Check every line below for the word "green" and copy the ones that have it.

SOURCE DATA section start

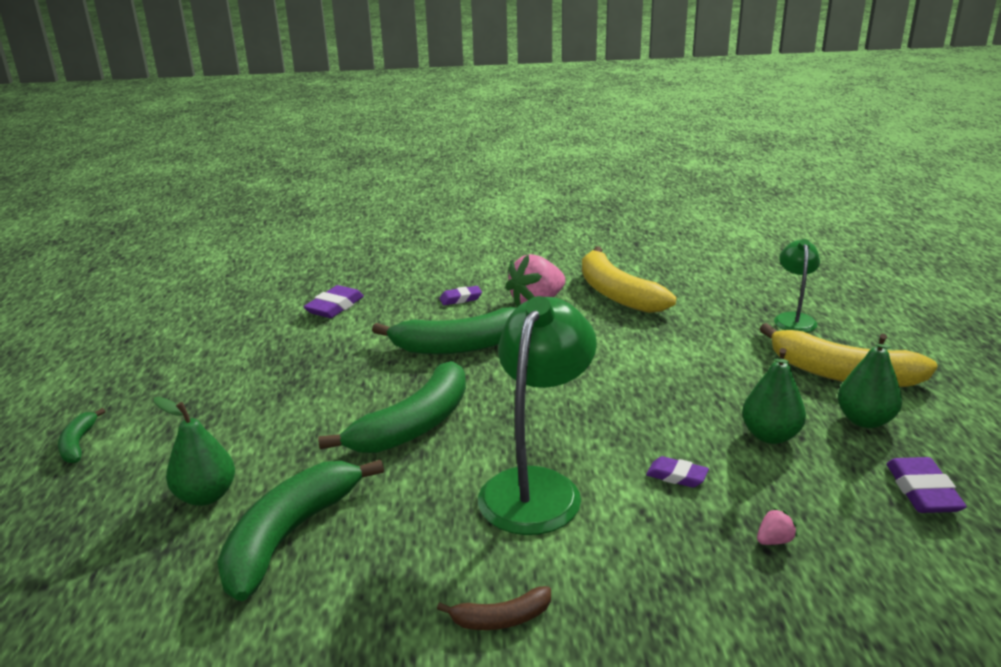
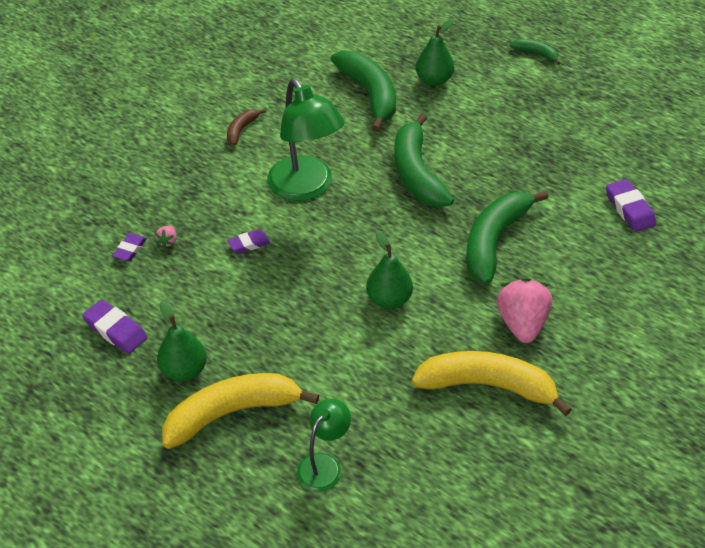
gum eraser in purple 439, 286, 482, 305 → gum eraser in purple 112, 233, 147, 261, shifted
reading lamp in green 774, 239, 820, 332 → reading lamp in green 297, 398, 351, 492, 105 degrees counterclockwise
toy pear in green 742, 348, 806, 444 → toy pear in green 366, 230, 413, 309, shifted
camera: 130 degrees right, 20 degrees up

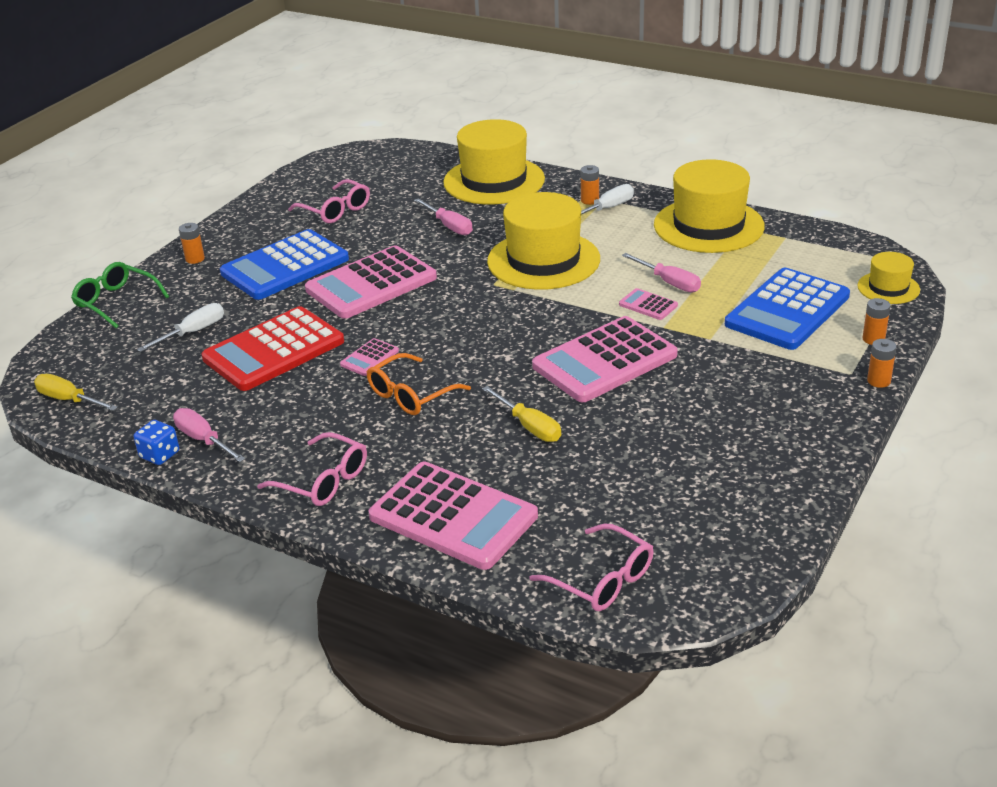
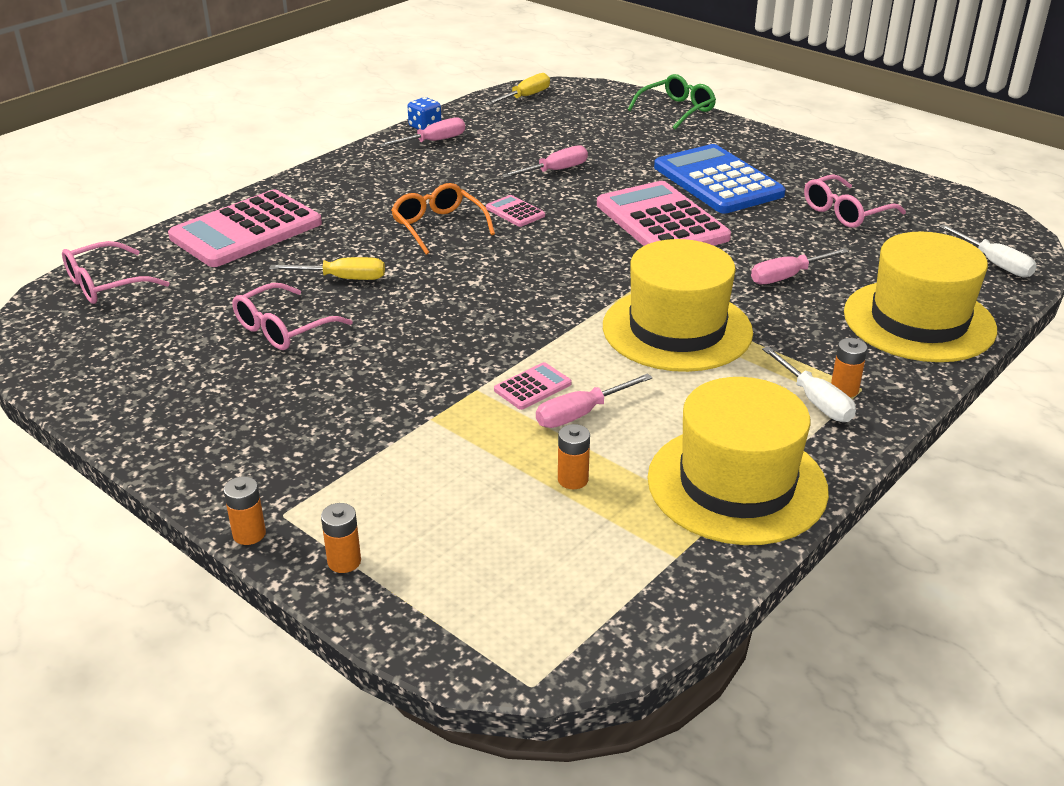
spectacles in rose-pink 257, 432, 367, 506 → spectacles in rose-pink 232, 283, 352, 350, shifted
hand screwdriver in bright yellow 482, 386, 561, 442 → hand screwdriver in bright yellow 269, 257, 385, 280, 150 degrees counterclockwise
adding machine in red 201, 306, 344, 391 → hand screwdriver in rose-pink 502, 145, 588, 178
AA battery in bright orange 179, 223, 205, 264 → AA battery in bright orange 558, 424, 590, 489, shifted
hand screwdriver in snow-white 137, 303, 224, 352 → hand screwdriver in snow-white 939, 224, 1037, 278, shifted
adding machine in rose-pink 532, 316, 677, 402 → -
adding machine in cobalt 725, 268, 850, 350 → -
top hat in bright yellow 857, 252, 920, 304 → -
camera: 100 degrees right, 0 degrees up

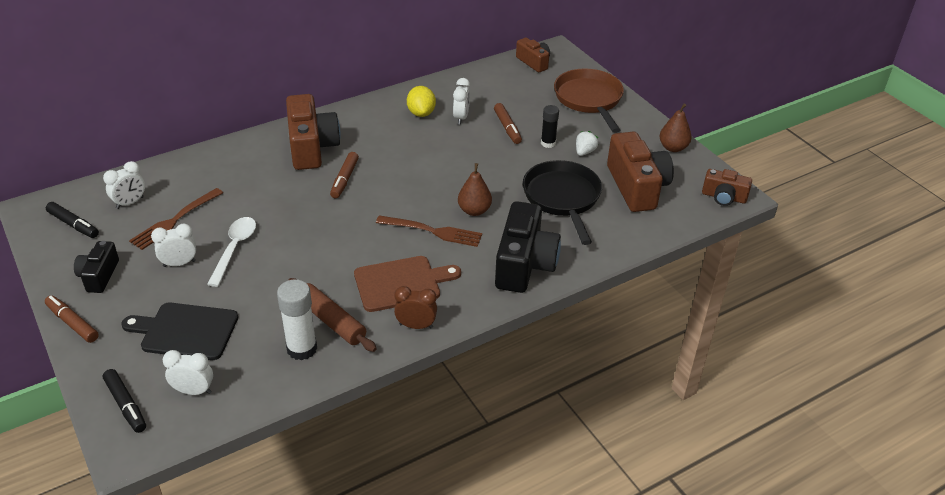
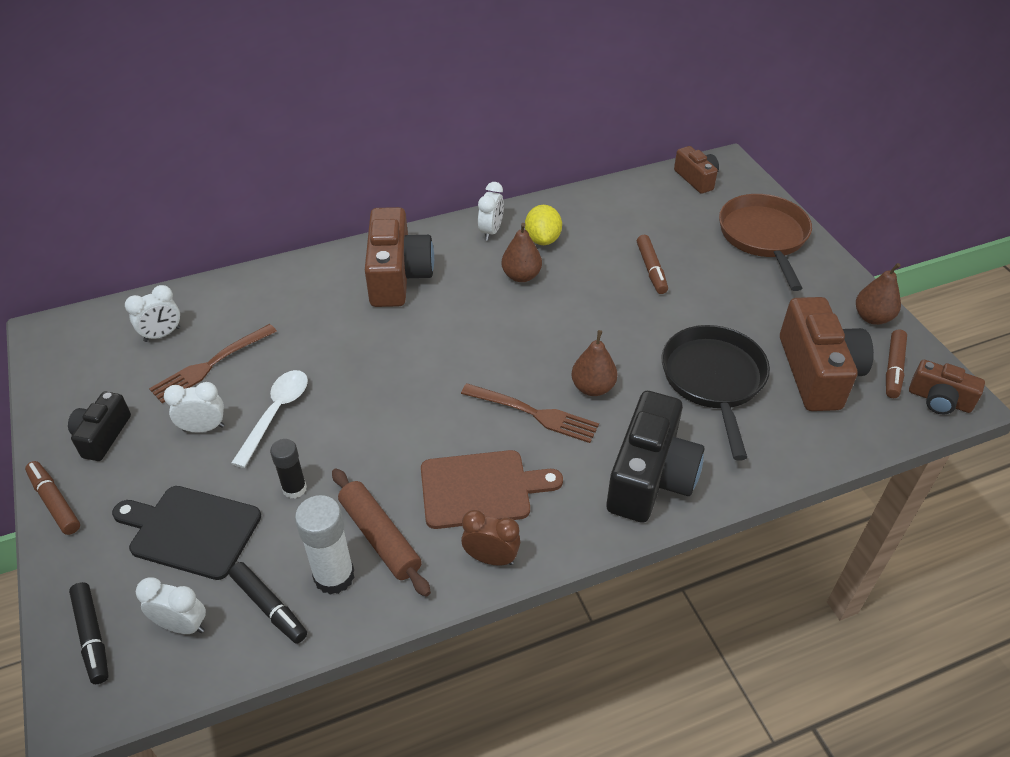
marker pen in black 46, 202, 99, 238 → marker pen in black 229, 562, 307, 644, shifted
glue stick in black 541, 105, 559, 148 → glue stick in black 270, 439, 307, 499, shifted
clock in snow-white 453, 78, 470, 125 → clock in snow-white 478, 182, 504, 241, shifted
- → toy pear in dark brown 502, 223, 542, 282
marker pen in dark brown 330, 152, 359, 198 → marker pen in dark brown 886, 329, 907, 398, shifted
berry in snow-white 576, 131, 598, 156 → -
camera: 10 degrees right, 5 degrees up

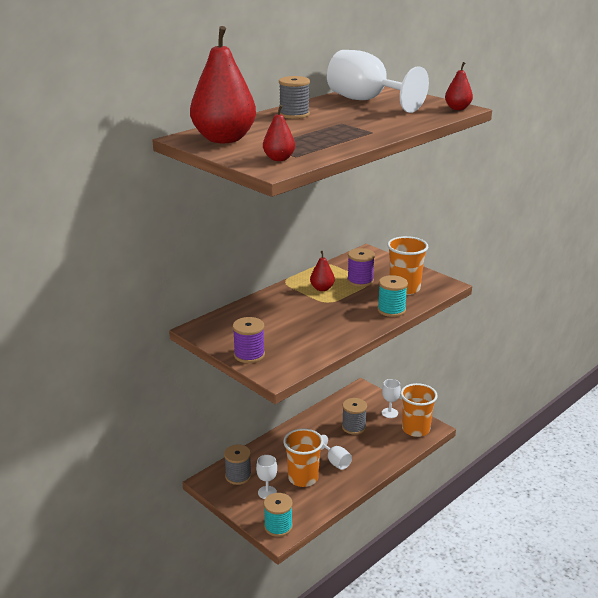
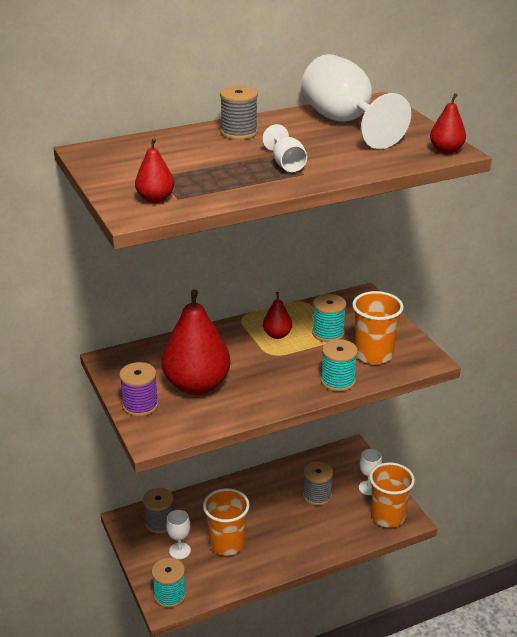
toy pear in red 190, 26, 256, 143 → toy pear in red 162, 290, 231, 395, shifted
wine glass in snow-white 321, 435, 352, 470 → wine glass in snow-white 262, 124, 307, 172, shifted
spool in purple 347, 248, 375, 287 → spool in teal 312, 294, 346, 342
camera: 20 degrees right, 5 degrees up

SOURCE DATA section end

- [SOLUTION TO THIS EXERCISE]:
reading lamp in green 774, 239, 820, 332 → reading lamp in green 297, 398, 351, 492, 105 degrees counterclockwise
toy pear in green 742, 348, 806, 444 → toy pear in green 366, 230, 413, 309, shifted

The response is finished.